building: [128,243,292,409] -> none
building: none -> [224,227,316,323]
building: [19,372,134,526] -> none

★ ★ ★

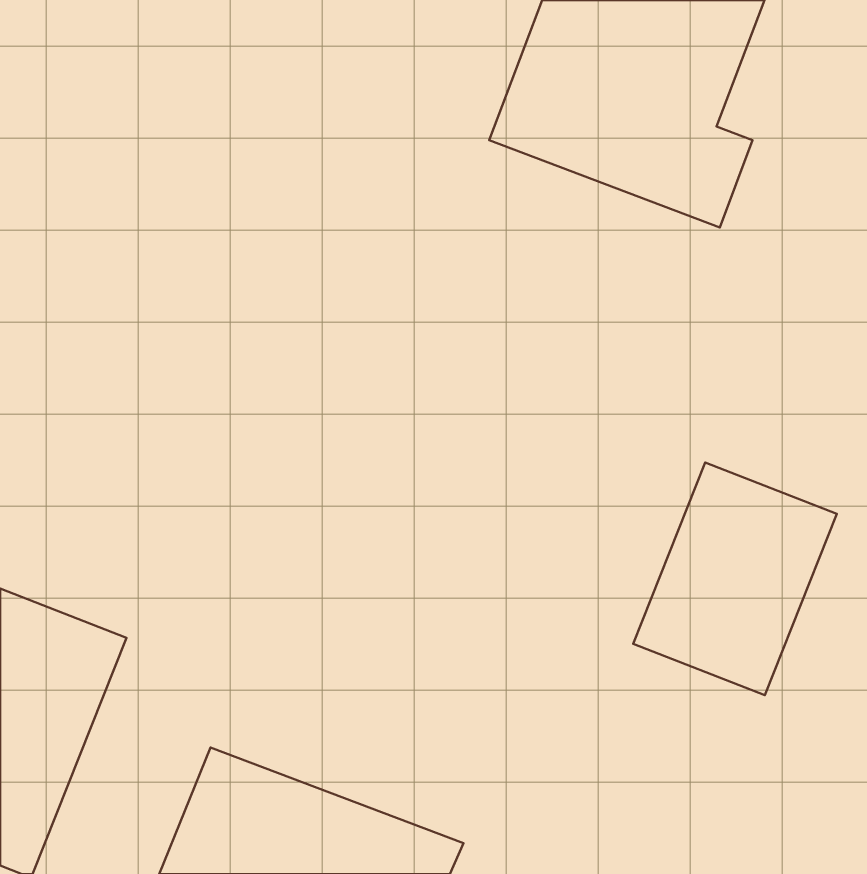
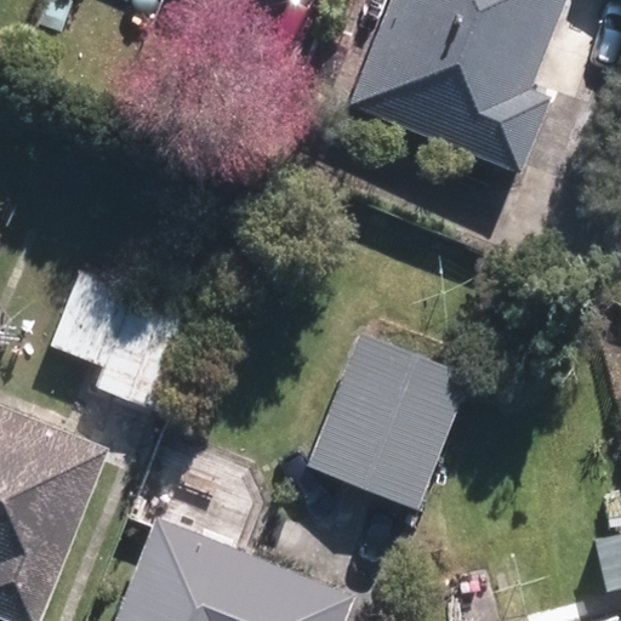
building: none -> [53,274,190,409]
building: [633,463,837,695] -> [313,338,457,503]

★ ★ ★

- **Action item**:
Examine the records and pull out every line where the string "none" occurs.

- **Answer area**:
building: [128,243,292,409] -> none
building: none -> [224,227,316,323]
building: [19,372,134,526] -> none
building: none -> [53,274,190,409]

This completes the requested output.